::: Data under study
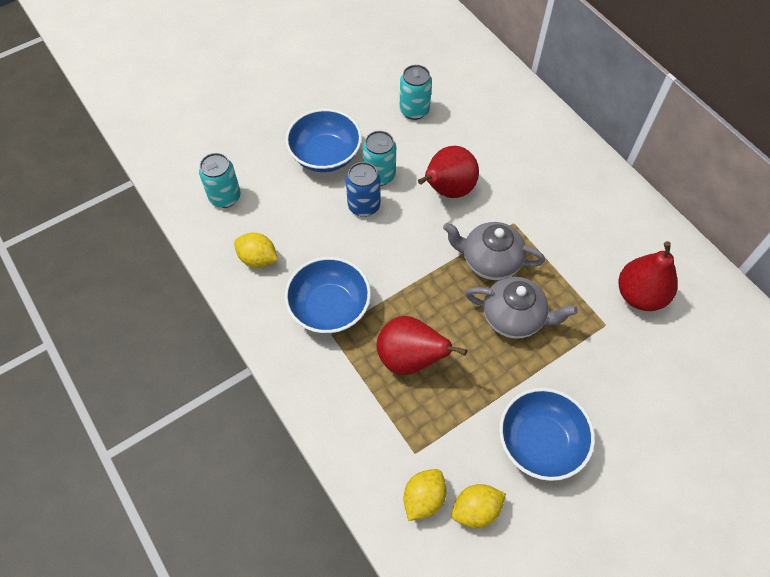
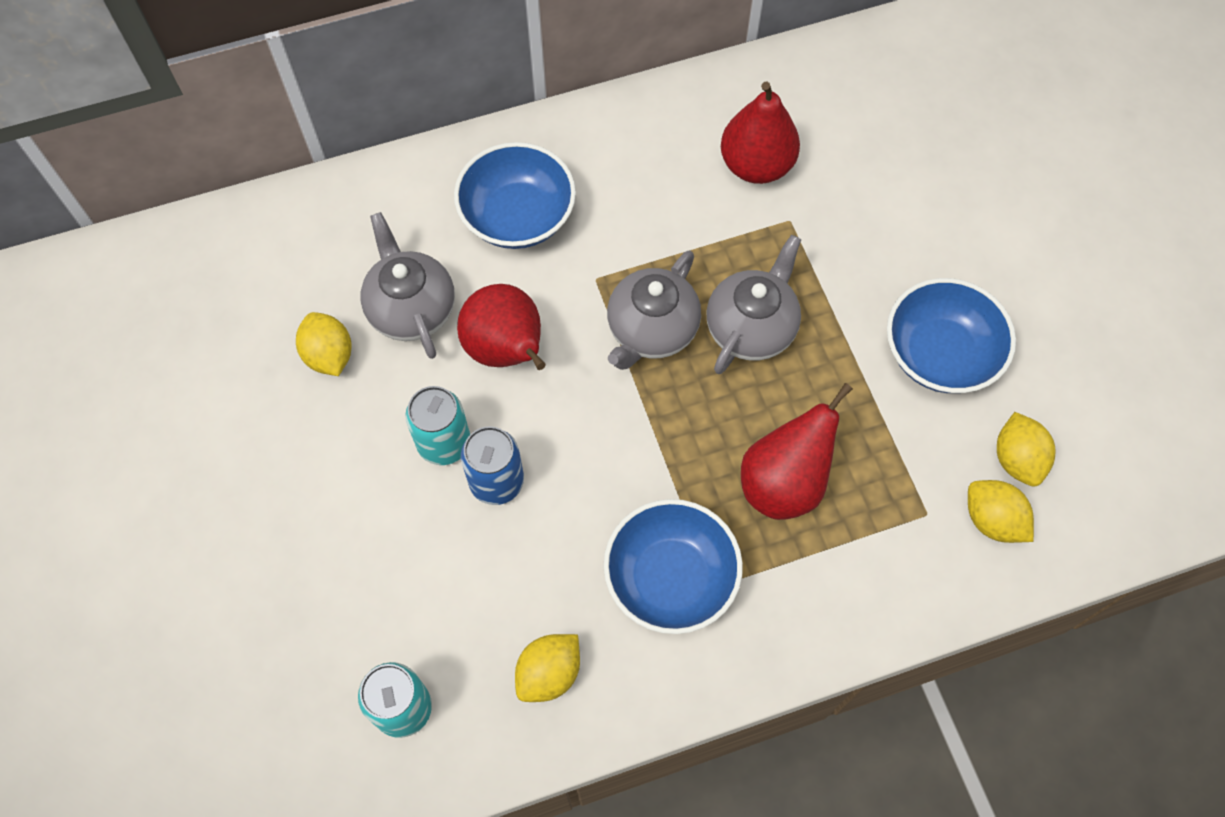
camera: 75 degrees left, 5 degrees up
(325, 155) = (371, 519): blue bowl -> blue bowl (517, 216)
(414, 110) = (329, 355): turquoise can -> yellow lemon
(457, 138) = (411, 309): none -> grey teapot

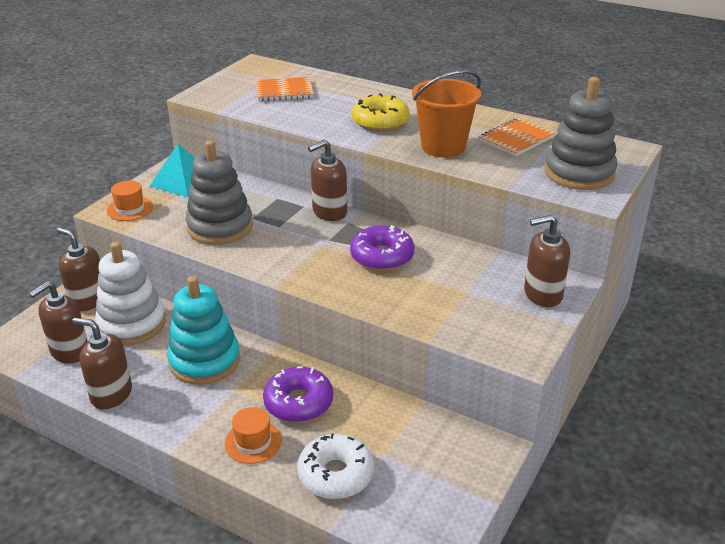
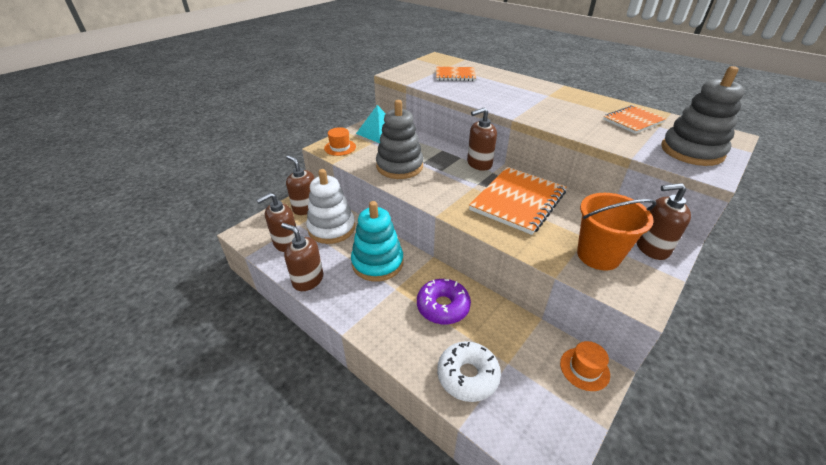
camera: 10 degrees right, 5 degrees up
(253, 442) = (405, 335): orange hat -> orange hat (584, 369)
(380, 122) = (525, 100): yellow donut -> none
(382, 257) = (518, 201): purple donut -> orange notebook
(443, 147) = (574, 121): orange bucket -> orange bucket (598, 255)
::::::
[Exercise requirements]: For the entries above, transcribe precisely the lines from the one with "(380, 122) = (525, 100): yellow donut -> none" through the end, including both.

[Your response]:
(380, 122) = (525, 100): yellow donut -> none
(382, 257) = (518, 201): purple donut -> orange notebook
(443, 147) = (574, 121): orange bucket -> orange bucket (598, 255)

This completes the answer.